*What this task involves:*
The entries below are to be transcribed in full, without their images.

*** Opening Exercise material ***

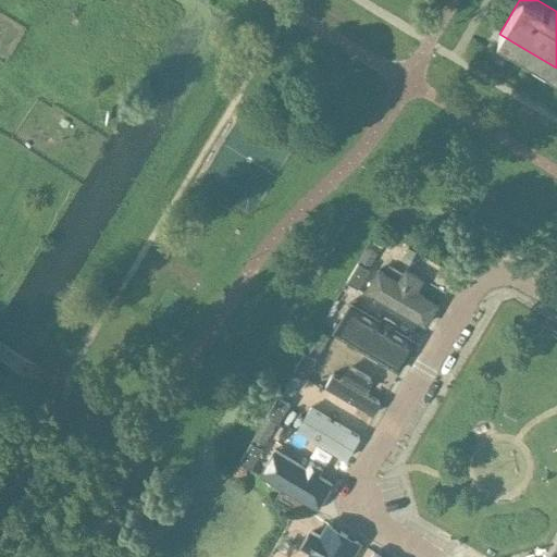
[(390,270),(383,268),(368,293),(425,327),(441,304),(423,293),(429,281),(396,261),(390,270)]
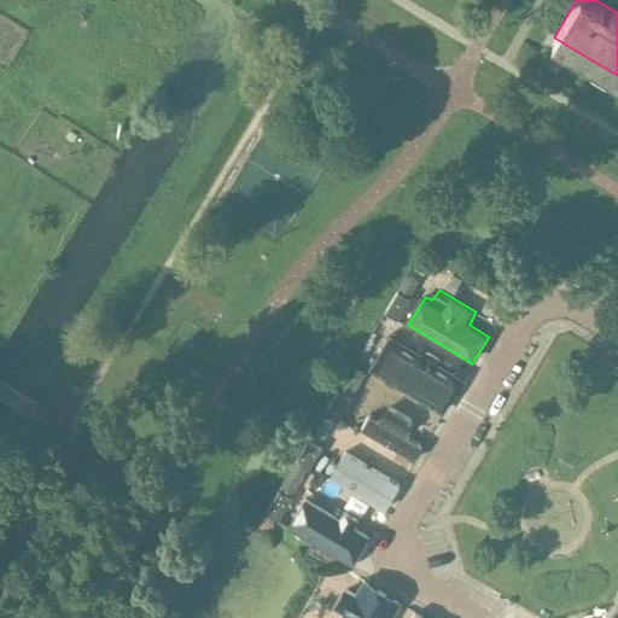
[(397,291),(384,312),(397,320),(409,298),(397,291)]
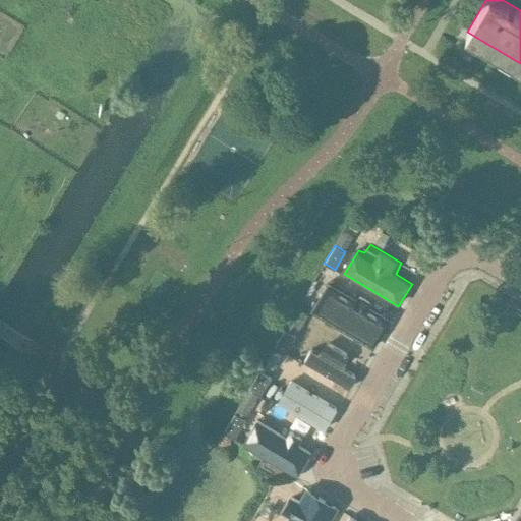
[(372,349),(383,333),(368,325),(374,314),(349,299),(343,309),(335,304),(325,320),(372,349)]
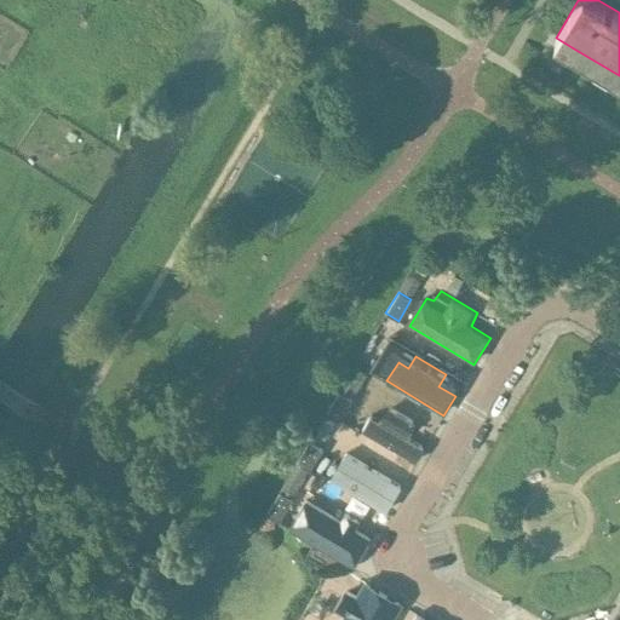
[(338,391),(326,413),(339,420),(351,399),(338,391)]
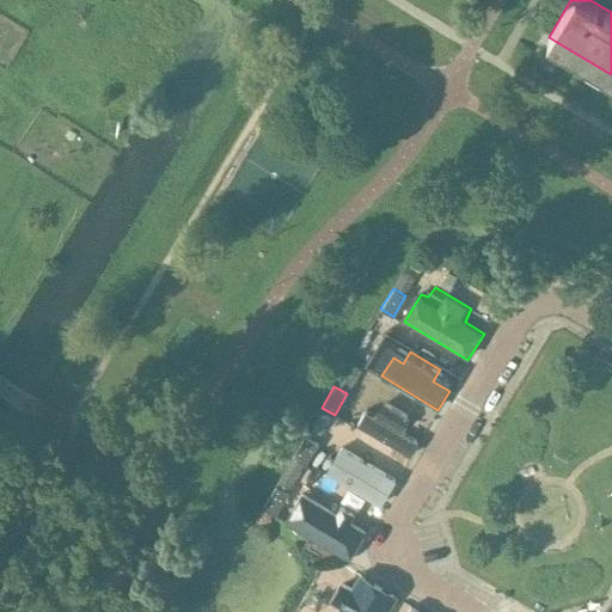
[(409,458),(420,441),(408,434),(415,422),(378,404),(361,432),(409,458)]
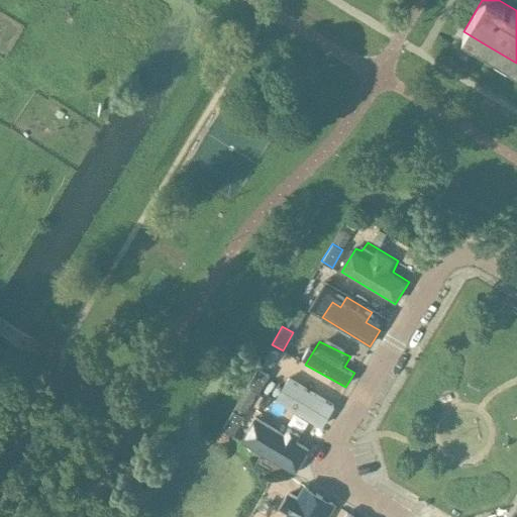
[(257,368),(246,386),(256,392),(257,392),(269,375),(257,368)]
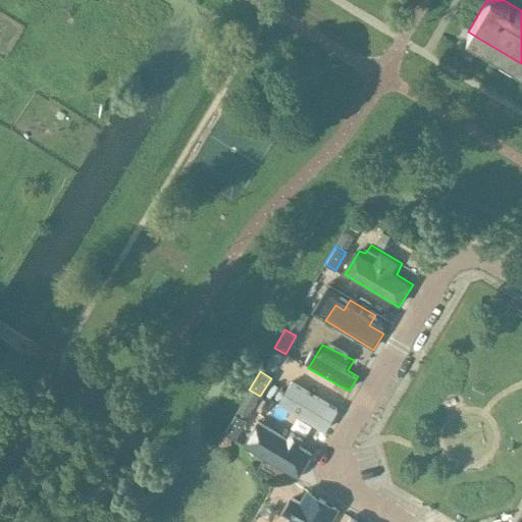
[(282,406),(326,432),(341,409),(297,383),(282,406)]
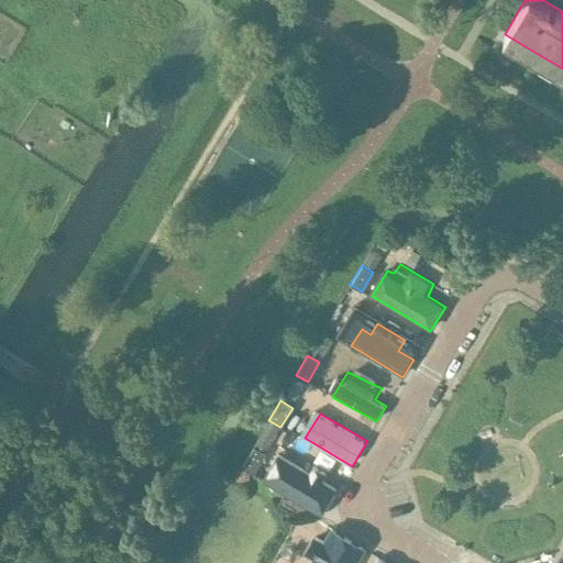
[(253,446),(242,465),(254,472),(265,453),(264,452),(253,446)]
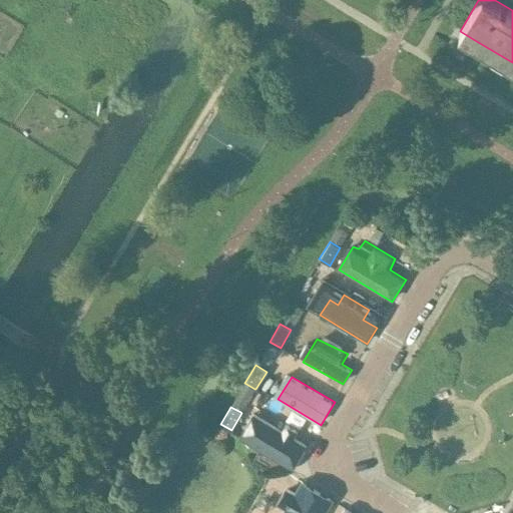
[(307,445),(255,414),(242,438),(294,467),(307,445)]
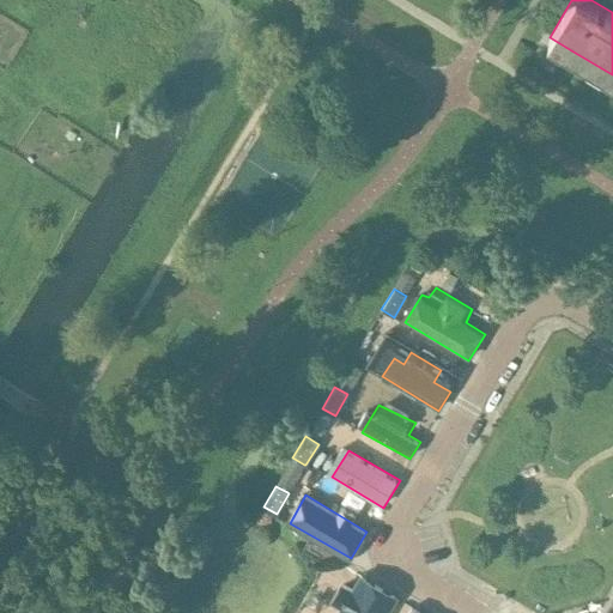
[(388,612),(398,598),(364,578),(344,612),(388,612)]
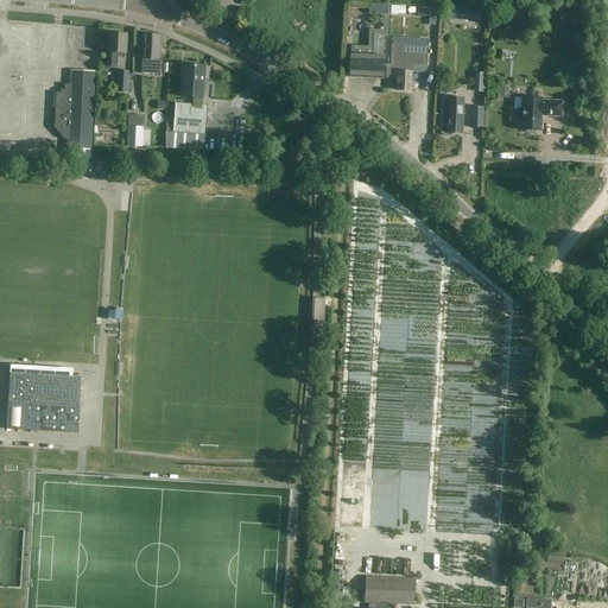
[(126,35),(109,33),(108,52),(107,67),(121,67),(121,54),(126,54),(126,35)]
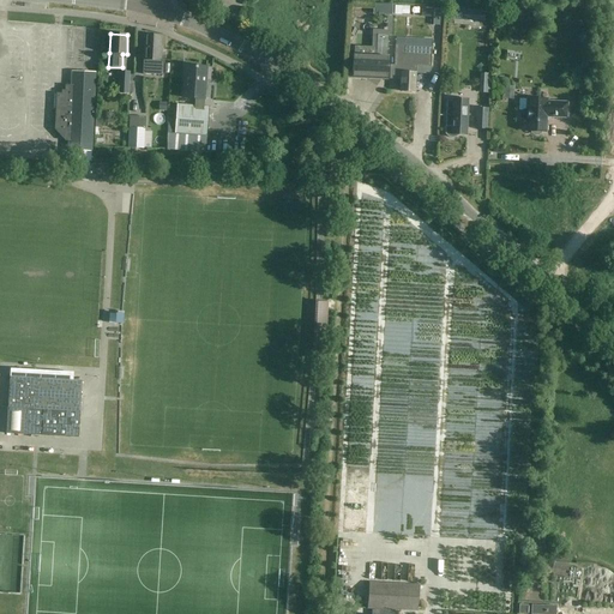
[(145,35),(144,60),(152,60),(152,72),(160,72),(160,61),(161,61),(162,36),(145,35)]
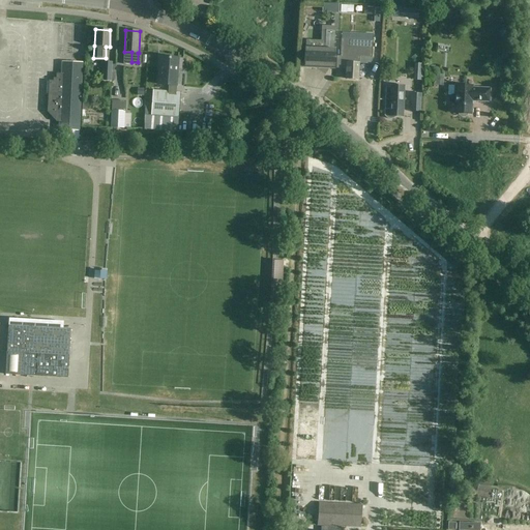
[(305,48),(304,66),(333,68),(333,67),(335,31),(325,30),(324,49),(305,48)]
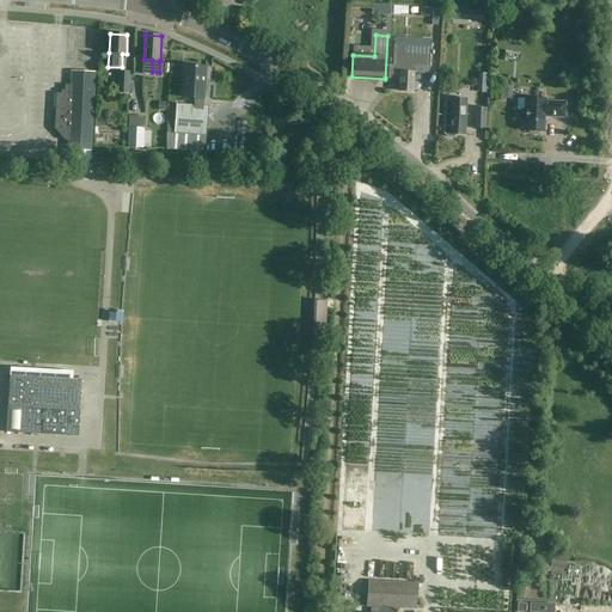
[(389,66),(389,74),(396,75),(396,79),(399,79),(398,91),(414,92),(415,73),(415,66),(429,66),(430,47),(393,46),(393,66),(389,66)]
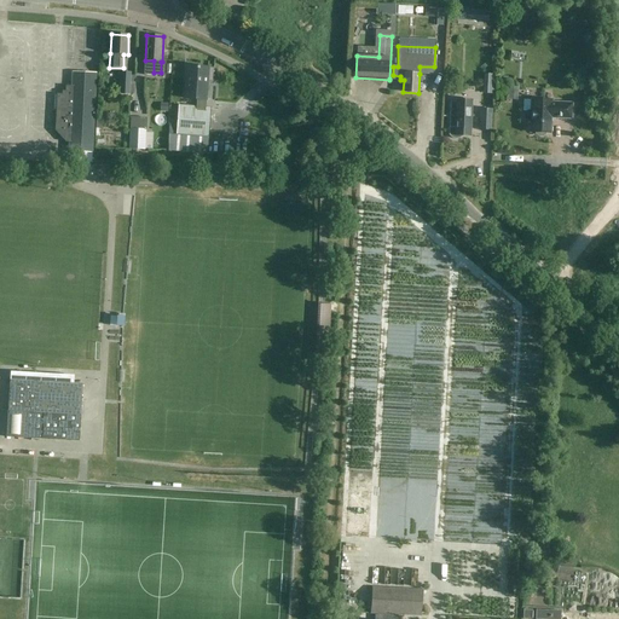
[(210,108),(206,108),(206,100),(208,68),(186,67),(184,98),(197,99),(196,106),(179,105),(177,134),(208,137),(210,108)]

*** Closing Exercise material ***

*Output for this exercise:*
[(390,270),(383,268),(368,293),(425,327),(441,304),(423,293),(429,281),(396,261),(390,270)]
[(397,291),(384,312),(397,320),(409,298),(397,291)]
[(372,349),(383,333),(368,325),(374,314),(349,299),(343,309),(335,304),(325,320),(372,349)]
[(338,391),(326,413),(339,420),(351,399),(338,391)]
[(409,458),(420,441),(408,434),(415,422),(378,404),(361,432),(409,458)]
[(257,368),(246,386),(256,392),(257,392),(269,375),(257,368)]
[(282,406),(326,432),(341,409),(297,383),(282,406)]
[(253,446),(242,465),(254,472),(265,453),(264,452),(253,446)]
[(307,445),(255,414),(242,438),(294,467),(307,445)]
[(388,612),(398,598),(364,578),(344,612),(388,612)]
[(126,35),(109,33),(108,52),(107,67),(121,67),(121,54),(126,54),(126,35)]
[(145,35),(144,60),(152,60),(152,72),(160,72),(160,61),(161,61),(162,36),(145,35)]
[(305,48),(304,66),(333,68),(333,67),(335,31),(325,30),(324,49),(305,48)]
[(389,66),(389,74),(396,75),(396,79),(399,79),(398,91),(414,92),(415,73),(415,66),(429,66),(430,47),(393,46),(393,66),(389,66)]
[(210,108),(206,108),(206,100),(208,68),(186,67),(184,98),(197,99),(196,106),(179,105),(177,134),(208,137),(210,108)]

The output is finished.